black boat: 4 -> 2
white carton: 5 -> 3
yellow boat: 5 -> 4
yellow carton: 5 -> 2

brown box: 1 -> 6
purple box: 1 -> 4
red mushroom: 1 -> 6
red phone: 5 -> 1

:::

TO DO: Every record shown above should be written out again exactly.

TASK RESULT:
black boat: 4 -> 2
white carton: 5 -> 3
yellow boat: 5 -> 4
yellow carton: 5 -> 2

brown box: 1 -> 6
purple box: 1 -> 4
red mushroom: 1 -> 6
red phone: 5 -> 1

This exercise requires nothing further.